Scene edit records:
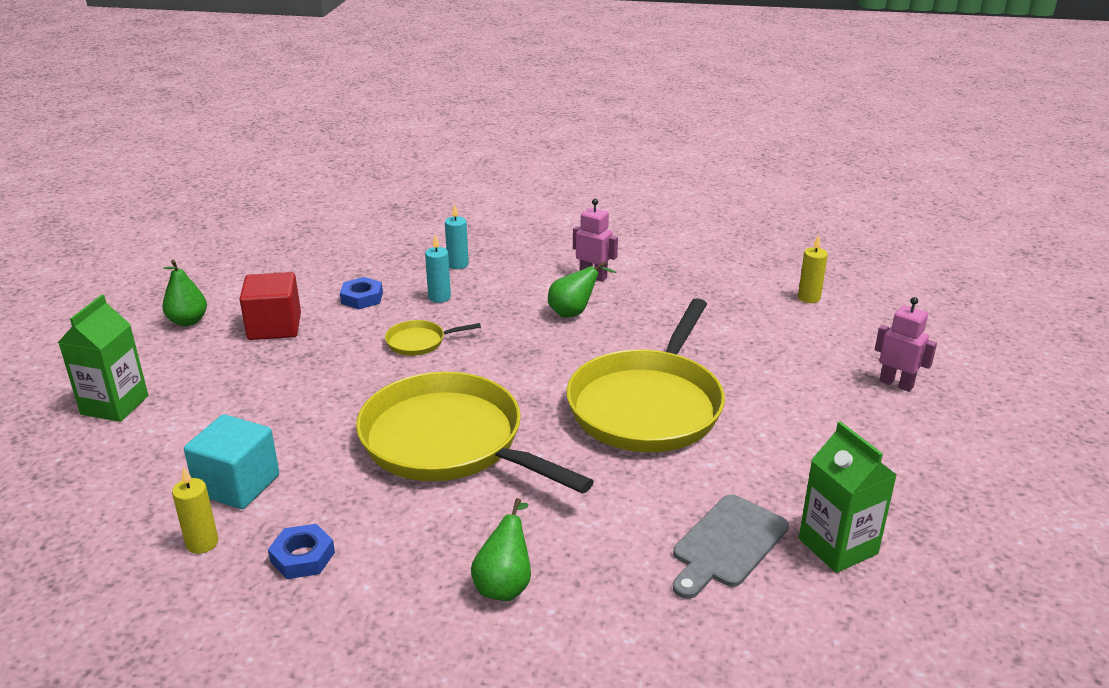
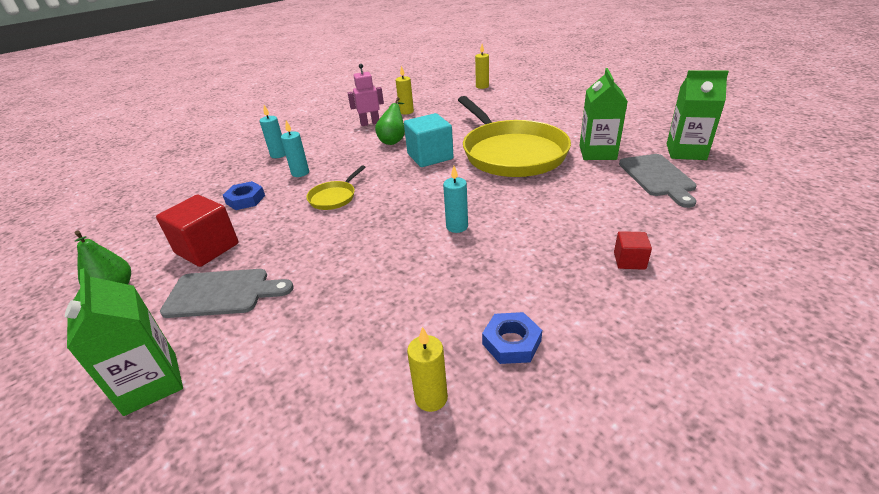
camera: 45 degrees left, 5 degrees up
(228, 372) = (222, 293): none -> grey cutting board
(237, 485) = (378, 345): turquoise cube -> turquoise cube (430, 156)
(448, 442) = (457, 227): yellow pan -> turquoise candle
(505, 584) = (629, 261): green pear -> red cube
(655, 283) = (406, 112): none -> yellow candle
(735, 470) = (597, 152): none -> green carton
(896, 384) = (576, 95): pink robot -> none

Task statement: From the line holding "(505, 584) = (629, 261): green" down to the final line above, quote every line exactly and only those lines.

Result for this exercise:
(505, 584) = (629, 261): green pear -> red cube
(655, 283) = (406, 112): none -> yellow candle
(735, 470) = (597, 152): none -> green carton
(896, 384) = (576, 95): pink robot -> none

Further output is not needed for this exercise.